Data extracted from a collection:
=======
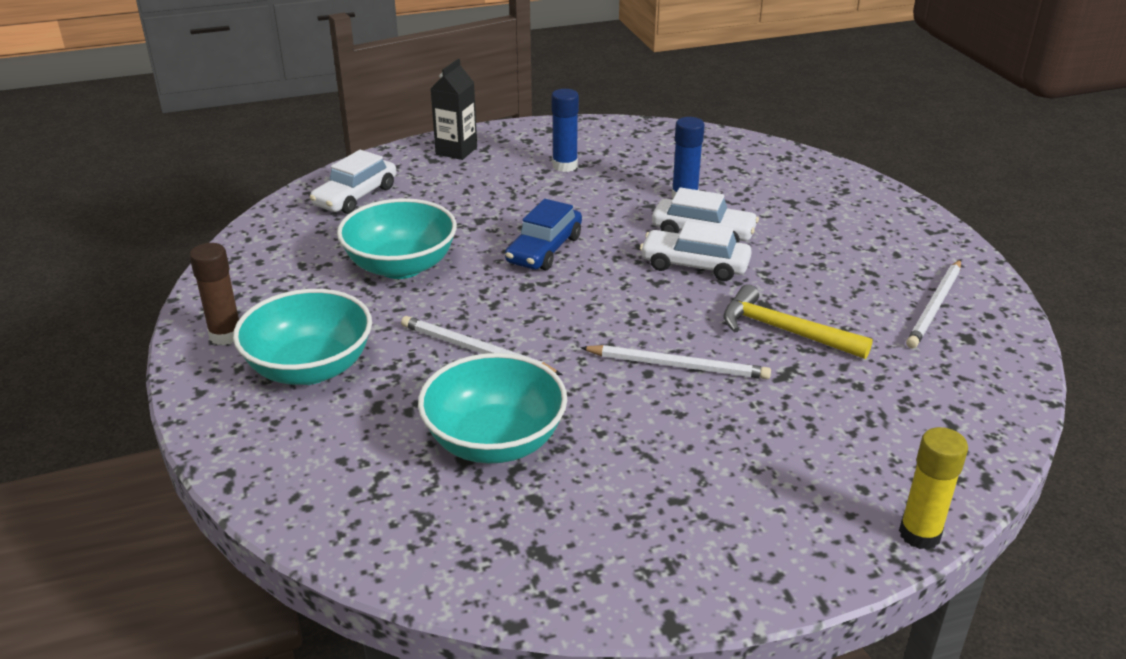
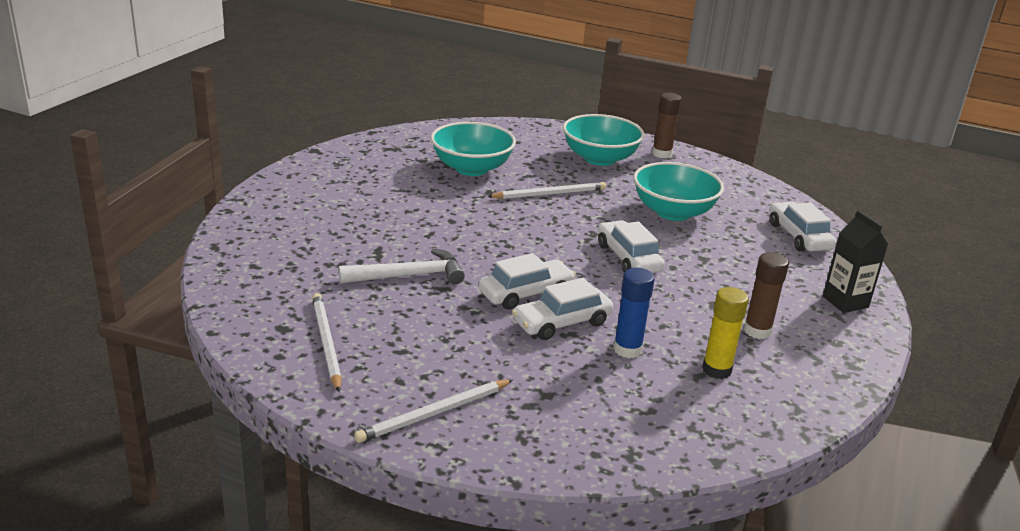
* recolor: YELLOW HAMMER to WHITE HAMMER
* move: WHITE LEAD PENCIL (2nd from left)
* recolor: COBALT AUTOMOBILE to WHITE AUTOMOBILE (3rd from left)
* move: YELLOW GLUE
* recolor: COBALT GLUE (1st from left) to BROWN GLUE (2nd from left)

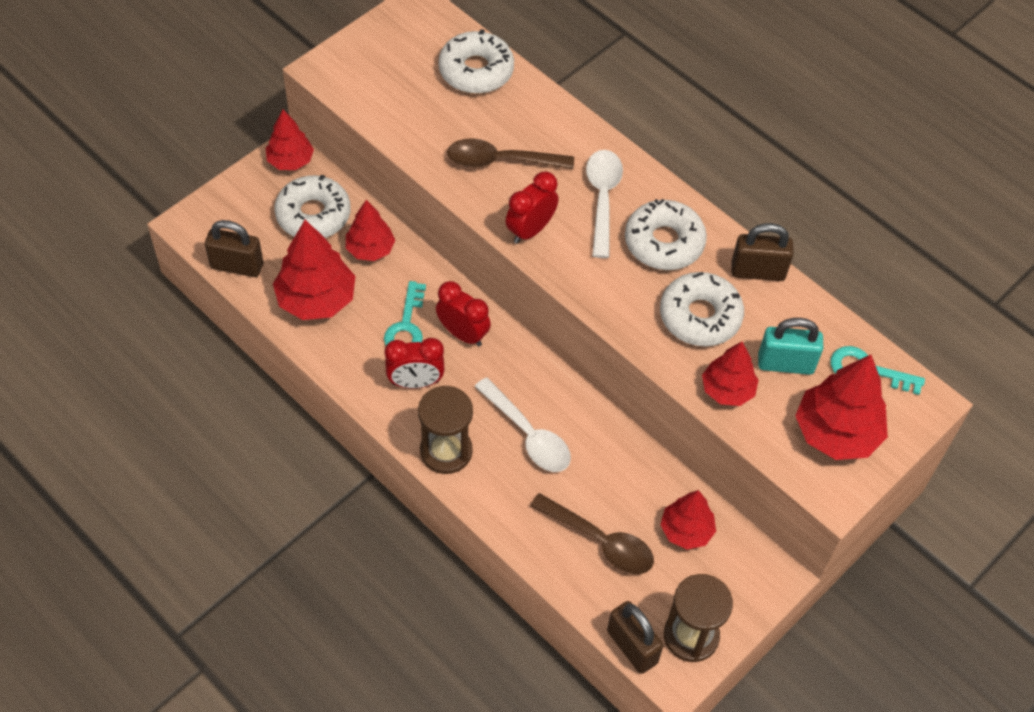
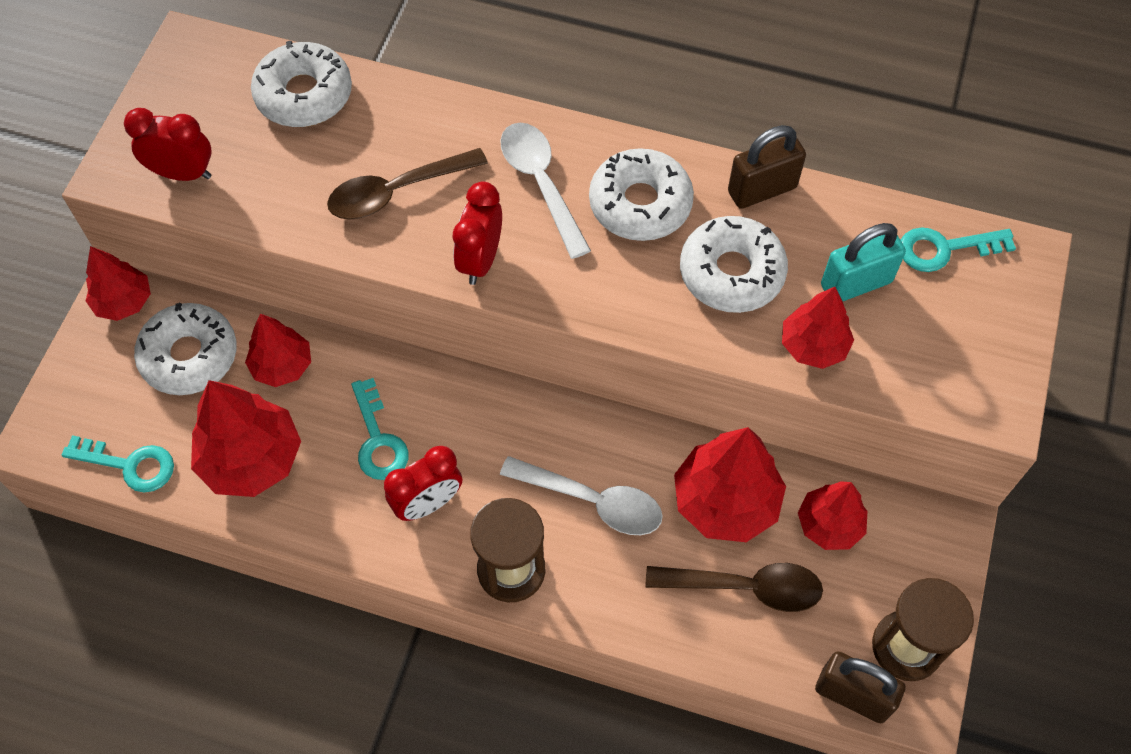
* replace: BROWN SMALL LOCK (1st from left) to TEAL LATCHKEY (1st from left)
* move: SCARLET BEDSIDE CLOCK (2nd from left in the first image) to SCARLET BEDSIDE CLOCK (1st from left)
* move: SCARLET FIR TREE (6th from left in the first image) to SCARLET FIR TREE (4th from left)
=======
• _What is needed_: Every record gets retyped exactly; no picture goes into the copy.

• _Written answer_:
* recolor: YELLOW HAMMER to WHITE HAMMER
* move: WHITE LEAD PENCIL (2nd from left)
* recolor: COBALT AUTOMOBILE to WHITE AUTOMOBILE (3rd from left)
* move: YELLOW GLUE
* recolor: COBALT GLUE (1st from left) to BROWN GLUE (2nd from left)

* replace: BROWN SMALL LOCK (1st from left) to TEAL LATCHKEY (1st from left)
* move: SCARLET BEDSIDE CLOCK (2nd from left in the first image) to SCARLET BEDSIDE CLOCK (1st from left)
* move: SCARLET FIR TREE (6th from left in the first image) to SCARLET FIR TREE (4th from left)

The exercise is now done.